(Records provided)

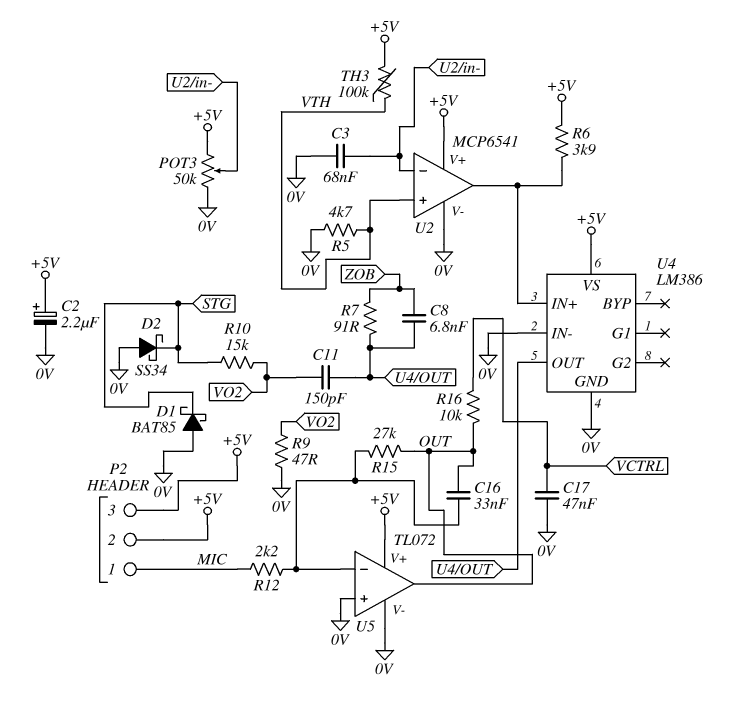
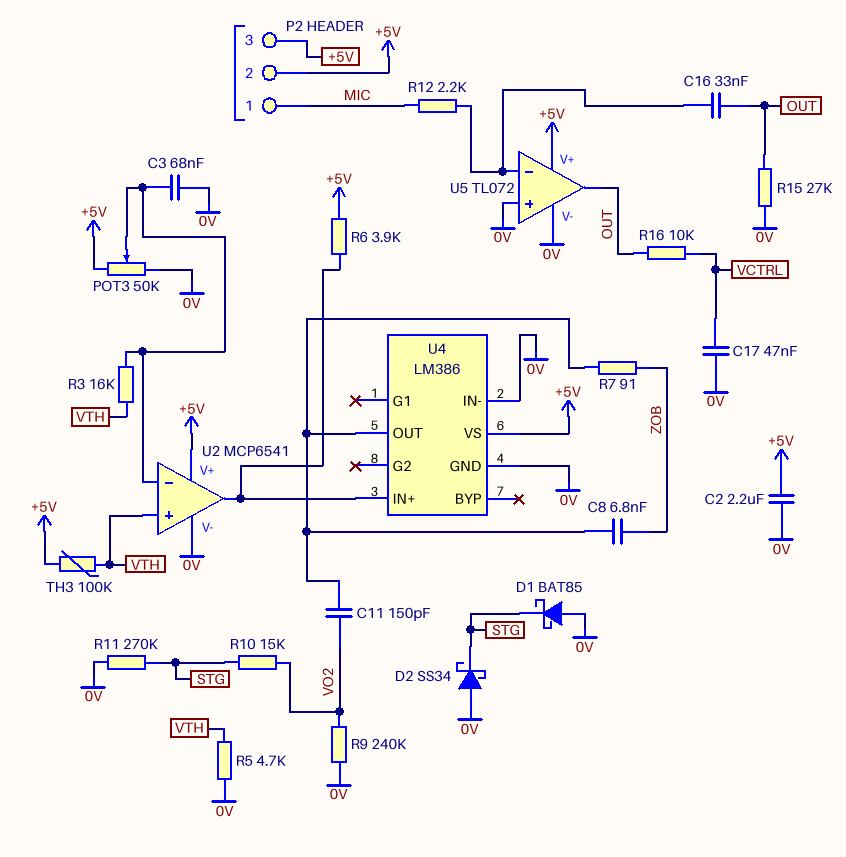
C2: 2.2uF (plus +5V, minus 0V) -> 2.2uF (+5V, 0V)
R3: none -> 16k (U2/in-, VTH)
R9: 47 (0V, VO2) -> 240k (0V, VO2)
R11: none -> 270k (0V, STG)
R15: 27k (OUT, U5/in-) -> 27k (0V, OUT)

(End Records provided)
(Records provided)

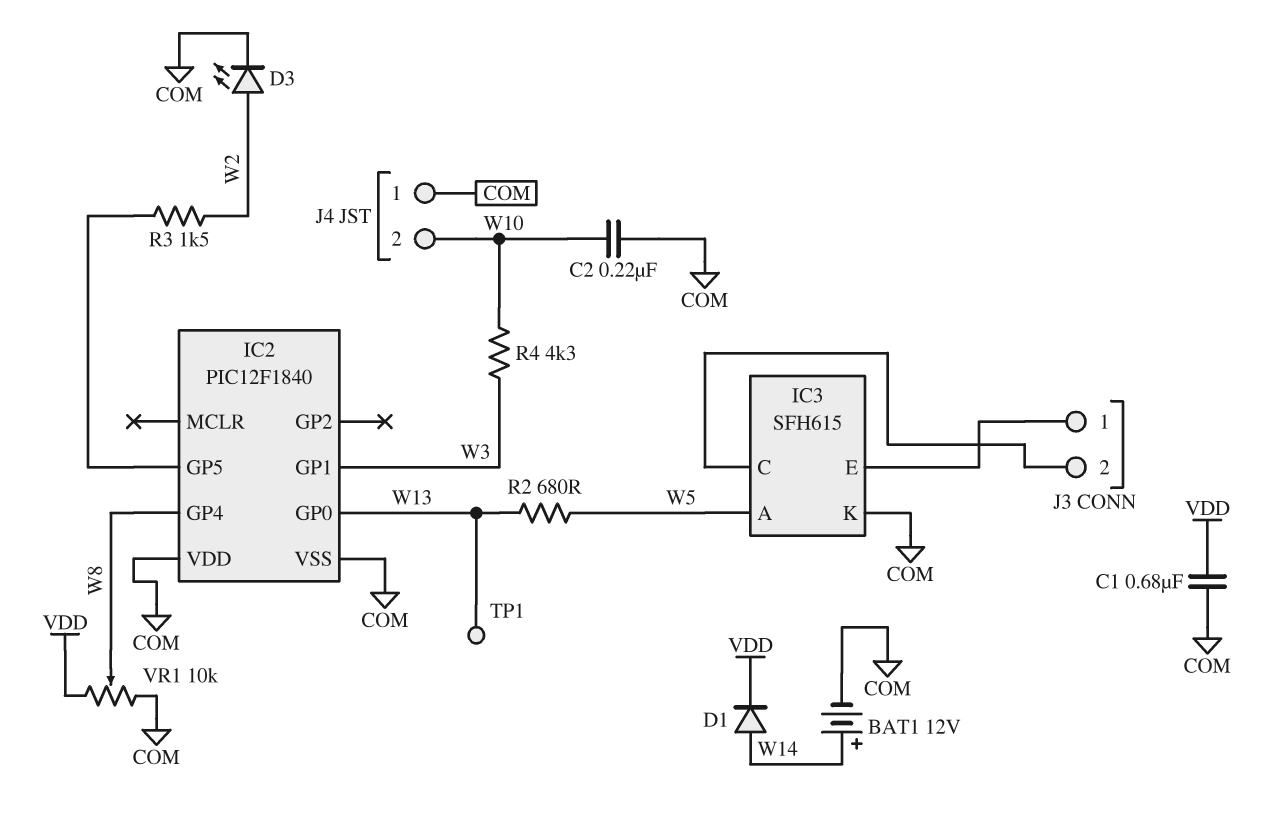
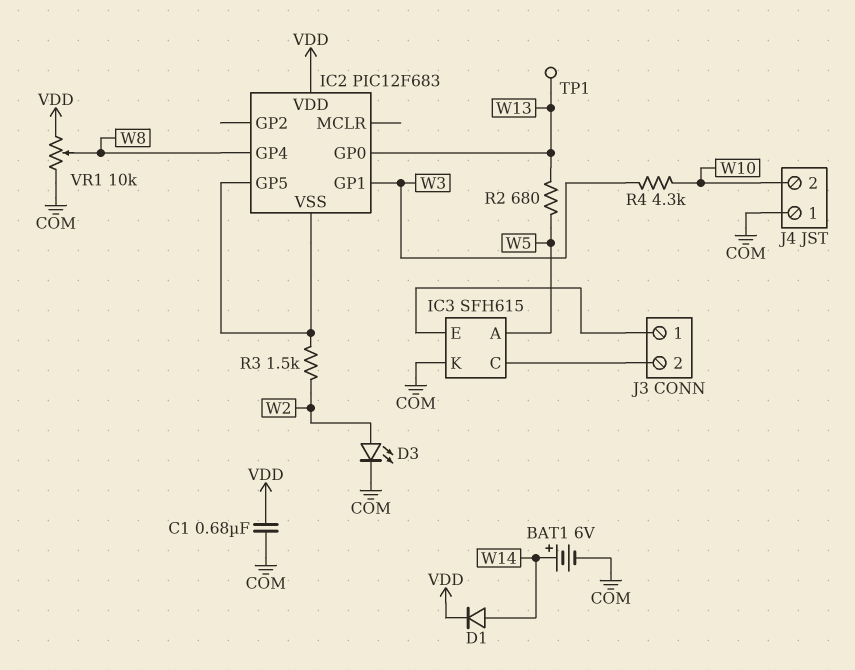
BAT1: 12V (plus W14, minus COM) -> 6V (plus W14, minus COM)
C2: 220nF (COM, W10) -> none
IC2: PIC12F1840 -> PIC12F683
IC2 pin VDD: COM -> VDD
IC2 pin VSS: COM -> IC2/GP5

(End Records provided)
(Records provided)

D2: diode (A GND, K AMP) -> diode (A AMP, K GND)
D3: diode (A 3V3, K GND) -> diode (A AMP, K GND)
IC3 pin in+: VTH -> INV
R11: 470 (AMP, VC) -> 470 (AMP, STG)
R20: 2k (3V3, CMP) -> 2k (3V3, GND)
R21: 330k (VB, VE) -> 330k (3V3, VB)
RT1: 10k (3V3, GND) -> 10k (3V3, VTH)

(End Records provided)

(What you will do) Retype exactly the lines above, from the one with "R9: 47 (0V, VO2) -> 240k (0V, VO2)" through the one with "R15: 27k (OUT, U5/in-) -> 27k (0V, OUT)", inclusive.

(Finished exercise)
R9: 47 (0V, VO2) -> 240k (0V, VO2)
R11: none -> 270k (0V, STG)
R15: 27k (OUT, U5/in-) -> 27k (0V, OUT)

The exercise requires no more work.